--- Data records ---

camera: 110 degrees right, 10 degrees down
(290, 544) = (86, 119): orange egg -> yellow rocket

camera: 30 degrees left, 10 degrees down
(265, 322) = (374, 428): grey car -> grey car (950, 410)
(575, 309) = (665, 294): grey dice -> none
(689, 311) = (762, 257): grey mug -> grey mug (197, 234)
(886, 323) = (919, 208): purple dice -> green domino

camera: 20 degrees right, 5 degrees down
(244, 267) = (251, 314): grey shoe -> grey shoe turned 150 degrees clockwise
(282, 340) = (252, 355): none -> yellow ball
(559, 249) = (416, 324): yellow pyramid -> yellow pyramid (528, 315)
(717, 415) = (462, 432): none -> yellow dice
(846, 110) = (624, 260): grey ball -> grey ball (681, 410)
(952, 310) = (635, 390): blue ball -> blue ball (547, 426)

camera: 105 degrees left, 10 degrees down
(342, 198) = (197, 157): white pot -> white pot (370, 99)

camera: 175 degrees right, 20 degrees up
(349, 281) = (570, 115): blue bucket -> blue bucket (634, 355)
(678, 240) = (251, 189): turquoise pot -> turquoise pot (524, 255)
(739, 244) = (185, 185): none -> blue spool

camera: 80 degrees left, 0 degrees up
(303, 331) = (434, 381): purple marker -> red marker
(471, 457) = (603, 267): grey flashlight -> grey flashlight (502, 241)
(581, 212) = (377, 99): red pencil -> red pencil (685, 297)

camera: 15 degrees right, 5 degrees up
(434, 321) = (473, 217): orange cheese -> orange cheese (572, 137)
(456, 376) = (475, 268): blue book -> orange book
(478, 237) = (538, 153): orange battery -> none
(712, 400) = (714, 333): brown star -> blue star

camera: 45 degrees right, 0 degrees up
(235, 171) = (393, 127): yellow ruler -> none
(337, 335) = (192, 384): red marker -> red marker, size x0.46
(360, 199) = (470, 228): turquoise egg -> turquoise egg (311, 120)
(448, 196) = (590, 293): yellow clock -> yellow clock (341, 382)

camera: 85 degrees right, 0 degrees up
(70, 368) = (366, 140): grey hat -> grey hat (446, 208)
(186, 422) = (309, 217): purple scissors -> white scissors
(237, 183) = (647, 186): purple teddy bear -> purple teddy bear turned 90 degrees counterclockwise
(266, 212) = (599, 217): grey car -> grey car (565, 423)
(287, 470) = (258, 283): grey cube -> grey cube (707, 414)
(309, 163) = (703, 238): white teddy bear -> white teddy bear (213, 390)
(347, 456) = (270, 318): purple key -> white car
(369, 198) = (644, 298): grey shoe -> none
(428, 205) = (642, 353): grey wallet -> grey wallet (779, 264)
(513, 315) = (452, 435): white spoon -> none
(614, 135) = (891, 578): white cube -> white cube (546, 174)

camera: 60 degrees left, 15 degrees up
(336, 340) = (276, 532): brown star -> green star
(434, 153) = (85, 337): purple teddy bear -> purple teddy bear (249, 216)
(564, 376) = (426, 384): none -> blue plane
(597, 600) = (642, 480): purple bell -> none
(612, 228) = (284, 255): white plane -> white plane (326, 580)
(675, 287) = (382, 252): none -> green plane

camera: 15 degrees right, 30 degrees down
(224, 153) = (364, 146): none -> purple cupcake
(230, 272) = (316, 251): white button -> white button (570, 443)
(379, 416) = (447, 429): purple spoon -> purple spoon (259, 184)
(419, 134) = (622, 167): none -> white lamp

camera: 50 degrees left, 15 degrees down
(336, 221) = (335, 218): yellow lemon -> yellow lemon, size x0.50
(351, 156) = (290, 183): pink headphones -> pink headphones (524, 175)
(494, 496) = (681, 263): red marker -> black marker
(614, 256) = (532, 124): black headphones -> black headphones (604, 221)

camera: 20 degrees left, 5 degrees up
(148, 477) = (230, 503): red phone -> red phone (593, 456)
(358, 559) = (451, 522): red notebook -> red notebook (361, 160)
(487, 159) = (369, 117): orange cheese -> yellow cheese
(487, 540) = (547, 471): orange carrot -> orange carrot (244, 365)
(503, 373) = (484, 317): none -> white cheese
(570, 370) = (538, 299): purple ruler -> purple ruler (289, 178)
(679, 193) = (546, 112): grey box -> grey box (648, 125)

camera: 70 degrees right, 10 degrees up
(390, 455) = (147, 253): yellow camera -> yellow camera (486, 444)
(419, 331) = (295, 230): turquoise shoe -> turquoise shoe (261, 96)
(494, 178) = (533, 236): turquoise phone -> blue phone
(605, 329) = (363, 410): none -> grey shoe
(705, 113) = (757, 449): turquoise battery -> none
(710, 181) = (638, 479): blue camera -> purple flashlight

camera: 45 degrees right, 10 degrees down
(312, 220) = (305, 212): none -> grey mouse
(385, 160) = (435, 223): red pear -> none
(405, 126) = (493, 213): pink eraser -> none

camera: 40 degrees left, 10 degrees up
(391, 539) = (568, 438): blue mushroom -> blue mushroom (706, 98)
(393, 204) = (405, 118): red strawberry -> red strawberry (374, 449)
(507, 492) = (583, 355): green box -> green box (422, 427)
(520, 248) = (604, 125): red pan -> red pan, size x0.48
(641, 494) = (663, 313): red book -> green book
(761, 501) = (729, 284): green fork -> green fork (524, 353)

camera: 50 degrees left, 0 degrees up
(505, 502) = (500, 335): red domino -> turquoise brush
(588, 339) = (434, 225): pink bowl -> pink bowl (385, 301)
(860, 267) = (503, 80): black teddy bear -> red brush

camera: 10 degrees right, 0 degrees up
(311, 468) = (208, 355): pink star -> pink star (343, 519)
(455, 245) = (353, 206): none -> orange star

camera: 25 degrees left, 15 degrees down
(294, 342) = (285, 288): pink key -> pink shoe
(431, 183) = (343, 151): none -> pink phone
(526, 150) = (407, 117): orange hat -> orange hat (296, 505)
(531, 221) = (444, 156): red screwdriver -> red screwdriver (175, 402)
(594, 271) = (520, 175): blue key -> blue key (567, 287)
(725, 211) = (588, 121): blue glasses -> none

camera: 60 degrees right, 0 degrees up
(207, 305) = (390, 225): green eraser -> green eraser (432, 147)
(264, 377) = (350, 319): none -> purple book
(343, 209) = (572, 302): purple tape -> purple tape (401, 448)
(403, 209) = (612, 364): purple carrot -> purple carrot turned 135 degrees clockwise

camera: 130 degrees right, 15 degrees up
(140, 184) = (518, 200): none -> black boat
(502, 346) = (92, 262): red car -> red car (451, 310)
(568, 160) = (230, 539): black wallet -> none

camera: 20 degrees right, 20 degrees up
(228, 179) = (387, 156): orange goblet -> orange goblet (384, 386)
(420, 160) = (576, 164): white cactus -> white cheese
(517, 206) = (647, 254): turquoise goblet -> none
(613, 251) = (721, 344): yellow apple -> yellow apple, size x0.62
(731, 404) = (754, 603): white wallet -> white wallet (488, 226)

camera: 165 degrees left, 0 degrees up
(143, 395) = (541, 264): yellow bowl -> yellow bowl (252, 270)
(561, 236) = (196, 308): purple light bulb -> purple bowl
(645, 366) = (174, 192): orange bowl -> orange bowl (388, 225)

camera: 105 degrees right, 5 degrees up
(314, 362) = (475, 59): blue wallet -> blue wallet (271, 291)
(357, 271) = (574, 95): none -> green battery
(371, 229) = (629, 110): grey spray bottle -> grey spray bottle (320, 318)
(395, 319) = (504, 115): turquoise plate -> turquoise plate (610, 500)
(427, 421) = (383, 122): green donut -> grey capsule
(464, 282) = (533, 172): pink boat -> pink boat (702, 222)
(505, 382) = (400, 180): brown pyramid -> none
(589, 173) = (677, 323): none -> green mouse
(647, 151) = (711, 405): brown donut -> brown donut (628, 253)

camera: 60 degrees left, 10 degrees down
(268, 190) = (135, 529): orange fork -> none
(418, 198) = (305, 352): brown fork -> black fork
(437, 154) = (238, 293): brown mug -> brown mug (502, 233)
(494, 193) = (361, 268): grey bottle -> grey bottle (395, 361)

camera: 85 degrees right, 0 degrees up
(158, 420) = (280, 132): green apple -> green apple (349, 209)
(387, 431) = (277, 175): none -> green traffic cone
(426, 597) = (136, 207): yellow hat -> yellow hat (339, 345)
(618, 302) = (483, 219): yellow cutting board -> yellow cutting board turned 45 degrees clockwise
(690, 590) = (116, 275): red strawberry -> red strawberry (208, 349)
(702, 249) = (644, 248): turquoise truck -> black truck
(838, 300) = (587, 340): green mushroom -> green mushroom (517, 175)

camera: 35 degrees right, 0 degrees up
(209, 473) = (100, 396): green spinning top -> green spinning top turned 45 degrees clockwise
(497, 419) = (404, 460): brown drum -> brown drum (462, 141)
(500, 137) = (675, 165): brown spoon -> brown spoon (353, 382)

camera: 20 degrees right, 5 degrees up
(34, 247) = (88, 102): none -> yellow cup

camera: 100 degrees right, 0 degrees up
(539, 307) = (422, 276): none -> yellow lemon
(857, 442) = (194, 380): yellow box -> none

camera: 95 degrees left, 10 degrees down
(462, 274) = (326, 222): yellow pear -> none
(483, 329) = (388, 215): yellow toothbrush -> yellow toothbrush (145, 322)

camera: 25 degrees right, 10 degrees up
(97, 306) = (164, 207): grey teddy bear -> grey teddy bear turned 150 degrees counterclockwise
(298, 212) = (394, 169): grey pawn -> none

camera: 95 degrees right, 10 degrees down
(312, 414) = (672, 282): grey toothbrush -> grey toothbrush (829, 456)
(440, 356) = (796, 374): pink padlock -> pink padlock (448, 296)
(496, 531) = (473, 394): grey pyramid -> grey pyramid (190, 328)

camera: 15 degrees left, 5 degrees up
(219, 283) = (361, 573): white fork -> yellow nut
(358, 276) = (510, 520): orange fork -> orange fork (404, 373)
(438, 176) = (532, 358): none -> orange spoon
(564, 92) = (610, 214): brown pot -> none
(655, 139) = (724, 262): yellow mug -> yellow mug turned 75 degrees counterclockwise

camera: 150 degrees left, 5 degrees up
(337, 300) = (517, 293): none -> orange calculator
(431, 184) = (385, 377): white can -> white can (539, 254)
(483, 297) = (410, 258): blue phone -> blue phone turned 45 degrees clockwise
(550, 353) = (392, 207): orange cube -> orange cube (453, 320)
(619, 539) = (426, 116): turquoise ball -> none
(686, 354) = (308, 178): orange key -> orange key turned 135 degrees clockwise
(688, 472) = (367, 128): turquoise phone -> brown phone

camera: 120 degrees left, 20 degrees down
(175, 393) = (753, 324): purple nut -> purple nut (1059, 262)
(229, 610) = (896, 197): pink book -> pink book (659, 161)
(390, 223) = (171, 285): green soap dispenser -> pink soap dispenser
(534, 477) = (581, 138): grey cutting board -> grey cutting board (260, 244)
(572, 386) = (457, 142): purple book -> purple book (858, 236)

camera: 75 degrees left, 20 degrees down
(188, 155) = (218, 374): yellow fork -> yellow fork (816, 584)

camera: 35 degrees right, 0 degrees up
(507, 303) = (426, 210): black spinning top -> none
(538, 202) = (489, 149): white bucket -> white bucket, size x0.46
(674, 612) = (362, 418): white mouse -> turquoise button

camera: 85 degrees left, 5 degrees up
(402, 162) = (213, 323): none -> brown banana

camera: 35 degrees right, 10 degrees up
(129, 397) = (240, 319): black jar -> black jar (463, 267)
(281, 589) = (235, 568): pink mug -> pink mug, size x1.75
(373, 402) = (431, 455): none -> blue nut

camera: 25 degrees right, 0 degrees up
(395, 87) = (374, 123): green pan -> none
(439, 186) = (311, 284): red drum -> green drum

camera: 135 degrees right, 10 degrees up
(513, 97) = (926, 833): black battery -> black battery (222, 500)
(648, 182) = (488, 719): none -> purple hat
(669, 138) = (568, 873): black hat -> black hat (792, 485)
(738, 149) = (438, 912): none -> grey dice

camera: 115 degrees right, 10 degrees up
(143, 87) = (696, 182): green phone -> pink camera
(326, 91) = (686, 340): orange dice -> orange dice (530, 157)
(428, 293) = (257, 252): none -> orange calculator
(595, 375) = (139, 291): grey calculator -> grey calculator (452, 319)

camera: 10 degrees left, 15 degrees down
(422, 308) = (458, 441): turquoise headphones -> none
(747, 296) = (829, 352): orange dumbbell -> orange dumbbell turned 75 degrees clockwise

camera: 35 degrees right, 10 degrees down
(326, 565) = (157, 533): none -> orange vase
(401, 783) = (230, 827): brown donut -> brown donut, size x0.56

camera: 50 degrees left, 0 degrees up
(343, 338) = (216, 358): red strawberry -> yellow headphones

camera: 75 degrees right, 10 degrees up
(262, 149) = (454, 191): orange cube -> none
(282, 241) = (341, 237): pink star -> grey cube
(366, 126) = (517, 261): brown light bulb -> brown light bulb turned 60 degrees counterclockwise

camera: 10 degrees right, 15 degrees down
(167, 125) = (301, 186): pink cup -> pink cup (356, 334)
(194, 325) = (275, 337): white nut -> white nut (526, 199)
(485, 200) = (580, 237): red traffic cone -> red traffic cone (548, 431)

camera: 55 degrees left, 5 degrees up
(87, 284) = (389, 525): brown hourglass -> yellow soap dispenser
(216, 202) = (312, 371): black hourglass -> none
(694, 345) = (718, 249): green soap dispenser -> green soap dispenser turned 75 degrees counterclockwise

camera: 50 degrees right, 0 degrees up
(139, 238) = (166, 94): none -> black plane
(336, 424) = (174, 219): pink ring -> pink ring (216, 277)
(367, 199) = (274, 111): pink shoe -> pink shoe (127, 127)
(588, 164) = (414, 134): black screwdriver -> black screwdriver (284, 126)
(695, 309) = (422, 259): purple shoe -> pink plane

---

Word for word, restate the lines of the listing above starting at the line with "(618, 302) = (483, 219): yellow" and ending at the line with "(838, 300) = (587, 340): green", and nothing outside them.

Solution to this problem ::
(618, 302) = (483, 219): yellow cutting board -> yellow cutting board turned 45 degrees clockwise
(690, 590) = (116, 275): red strawberry -> red strawberry (208, 349)
(702, 249) = (644, 248): turquoise truck -> black truck
(838, 300) = (587, 340): green mushroom -> green mushroom (517, 175)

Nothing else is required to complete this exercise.